» OBJECTIVE: Please rewrite the data below as a numbered list, leaving out every blank line.

» DATA LINES:
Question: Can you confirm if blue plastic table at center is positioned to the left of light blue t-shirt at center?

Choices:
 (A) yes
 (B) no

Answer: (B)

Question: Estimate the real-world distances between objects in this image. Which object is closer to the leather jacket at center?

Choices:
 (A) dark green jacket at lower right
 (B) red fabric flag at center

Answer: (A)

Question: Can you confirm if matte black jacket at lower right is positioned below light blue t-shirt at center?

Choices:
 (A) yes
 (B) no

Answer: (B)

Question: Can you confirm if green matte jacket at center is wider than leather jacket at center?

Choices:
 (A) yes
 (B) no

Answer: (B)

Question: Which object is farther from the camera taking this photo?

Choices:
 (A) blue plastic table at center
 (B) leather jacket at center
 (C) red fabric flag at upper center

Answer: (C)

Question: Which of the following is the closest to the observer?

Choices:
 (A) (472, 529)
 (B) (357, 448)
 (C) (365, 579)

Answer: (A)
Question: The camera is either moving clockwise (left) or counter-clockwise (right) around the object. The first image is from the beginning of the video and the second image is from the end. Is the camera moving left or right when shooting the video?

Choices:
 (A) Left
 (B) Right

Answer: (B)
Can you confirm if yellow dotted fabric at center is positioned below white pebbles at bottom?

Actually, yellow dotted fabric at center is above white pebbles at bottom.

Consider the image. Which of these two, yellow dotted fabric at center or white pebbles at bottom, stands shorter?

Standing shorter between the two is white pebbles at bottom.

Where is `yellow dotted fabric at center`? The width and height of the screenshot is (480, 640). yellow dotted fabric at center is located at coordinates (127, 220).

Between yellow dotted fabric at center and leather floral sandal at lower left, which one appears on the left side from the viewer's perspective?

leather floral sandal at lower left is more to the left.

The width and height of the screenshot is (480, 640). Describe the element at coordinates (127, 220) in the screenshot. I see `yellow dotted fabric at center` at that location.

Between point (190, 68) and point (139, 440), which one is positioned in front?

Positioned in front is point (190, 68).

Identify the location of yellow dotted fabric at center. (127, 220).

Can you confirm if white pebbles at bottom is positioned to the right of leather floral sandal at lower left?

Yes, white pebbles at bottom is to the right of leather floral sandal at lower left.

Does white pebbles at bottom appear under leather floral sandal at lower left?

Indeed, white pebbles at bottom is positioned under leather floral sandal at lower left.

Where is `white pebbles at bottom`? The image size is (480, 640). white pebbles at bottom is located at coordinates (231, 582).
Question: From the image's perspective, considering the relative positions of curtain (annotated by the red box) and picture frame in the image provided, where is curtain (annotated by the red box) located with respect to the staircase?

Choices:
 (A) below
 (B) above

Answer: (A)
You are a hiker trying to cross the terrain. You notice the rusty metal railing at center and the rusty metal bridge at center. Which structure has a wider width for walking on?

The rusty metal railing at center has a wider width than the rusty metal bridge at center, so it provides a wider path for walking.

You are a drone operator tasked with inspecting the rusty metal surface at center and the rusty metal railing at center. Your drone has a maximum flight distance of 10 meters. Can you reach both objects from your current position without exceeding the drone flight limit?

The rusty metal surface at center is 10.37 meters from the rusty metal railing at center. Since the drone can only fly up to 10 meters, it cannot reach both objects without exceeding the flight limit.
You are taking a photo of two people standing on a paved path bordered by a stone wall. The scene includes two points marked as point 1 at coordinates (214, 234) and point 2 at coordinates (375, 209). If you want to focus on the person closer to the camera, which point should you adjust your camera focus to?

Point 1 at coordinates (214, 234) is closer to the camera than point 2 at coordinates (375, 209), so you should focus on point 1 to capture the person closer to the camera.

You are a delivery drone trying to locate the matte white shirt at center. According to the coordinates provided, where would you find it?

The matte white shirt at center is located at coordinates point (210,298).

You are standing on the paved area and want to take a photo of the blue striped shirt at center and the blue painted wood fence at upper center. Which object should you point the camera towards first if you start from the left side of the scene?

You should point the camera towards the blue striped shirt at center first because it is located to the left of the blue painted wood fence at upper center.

» EXERCISE RESULT:
1. Question: Can you confirm if blue plastic table at center is positioned to the left of light blue t-shirt at center?
2. Choices:
3.  (A) yes
4.  (B) no
5. Answer: (B)
6. Question: Estimate the real-world distances between objects in this image. Which object is closer to the leather jacket at center?
7. Choices:
8.  (A) dark green jacket at lower right
9.  (B) red fabric flag at center
10. Answer: (A)
11. Question: Can you confirm if matte black jacket at lower right is positioned below light blue t-shirt at center?
12. Choices:
13.  (A) yes
14.  (B) no
15. Answer: (B)
16. Question: Can you confirm if green matte jacket at center is wider than leather jacket at center?
17. Choices:
18.  (A) yes
19.  (B) no
20. Answer: (B)
21. Question: Which object is farther from the camera taking this photo?
22. Choices:
23.  (A) blue plastic table at center
24.  (B) leather jacket at center
25.  (C) red fabric flag at upper center
26. Answer: (C)
27. Question: Which of the following is the closest to the observer?
28. Choices:
29.  (A) (472, 529)
30.  (B) (357, 448)
31.  (C) (365, 579)
32. Answer: (A)
33. Question: The camera is either moving clockwise (left) or counter-clockwise (right) around the object. The first image is from the beginning of the video and the second image is from the end. Is the camera moving left or right when shooting the video?
34. Choices:
35.  (A) Left
36.  (B) Right
37. Answer: (B)
38. Can you confirm if yellow dotted fabric at center is positioned below white pebbles at bottom?
39. Actually, yellow dotted fabric at center is above white pebbles at bottom.
40. Consider the image. Which of these two, yellow dotted fabric at center or white pebbles at bottom, stands shorter?
41. Standing shorter between the two is white pebbles at bottom.
42. Where is `yellow dotted fabric at center`? The width and height of the screenshot is (480, 640). yellow dotted fabric at center is located at coordinates (127, 220).
43. Between yellow dotted fabric at center and leather floral sandal at lower left, which one appears on the left side from the viewer's perspective?
44. leather floral sandal at lower left is more to the left.
45. The width and height of the screenshot is (480, 640). Describe the element at coordinates (127, 220) in the screenshot. I see `yellow dotted fabric at center` at that location.
46. Between point (190, 68) and point (139, 440), which one is positioned in front?
47. Positioned in front is point (190, 68).
48. Identify the location of yellow dotted fabric at center. (127, 220).
49. Can you confirm if white pebbles at bottom is positioned to the right of leather floral sandal at lower left?
50. Yes, white pebbles at bottom is to the right of leather floral sandal at lower left.
51. Does white pebbles at bottom appear under leather floral sandal at lower left?
52. Indeed, white pebbles at bottom is positioned under leather floral sandal at lower left.
53. Where is `white pebbles at bottom`? The image size is (480, 640). white pebbles at bottom is located at coordinates (231, 582).
54. Question: From the image's perspective, considering the relative positions of curtain (annotated by the red box) and picture frame in the image provided, where is curtain (annotated by the red box) located with respect to the staircase?
55. Choices:
56.  (A) below
57.  (B) above
58. Answer: (A)
59. You are a hiker trying to cross the terrain. You notice the rusty metal railing at center and the rusty metal bridge at center. Which structure has a wider width for walking on?
60. The rusty metal railing at center has a wider width than the rusty metal bridge at center, so it provides a wider path for walking.
61. You are a drone operator tasked with inspecting the rusty metal surface at center and the rusty metal railing at center. Your drone has a maximum flight distance of 10 meters. Can you reach both objects from your current position without exceeding the drone flight limit?
62. The rusty metal surface at center is 10.37 meters from the rusty metal railing at center. Since the drone can only fly up to 10 meters, it cannot reach both objects without exceeding the flight limit.
63. You are taking a photo of two people standing on a paved path bordered by a stone wall. The scene includes two points marked as point 1 at coordinates (214, 234) and point 2 at coordinates (375, 209). If you want to focus on the person closer to the camera, which point should you adjust your camera focus to?
64. Point 1 at coordinates (214, 234) is closer to the camera than point 2 at coordinates (375, 209), so you should focus on point 1 to capture the person closer to the camera.
65. You are a delivery drone trying to locate the matte white shirt at center. According to the coordinates provided, where would you find it?
66. The matte white shirt at center is located at coordinates point (210,298).
67. You are standing on the paved area and want to take a photo of the blue striped shirt at center and the blue painted wood fence at upper center. Which object should you point the camera towards first if you start from the left side of the scene?
68. You should point the camera towards the blue striped shirt at center first because it is located to the left of the blue painted wood fence at upper center.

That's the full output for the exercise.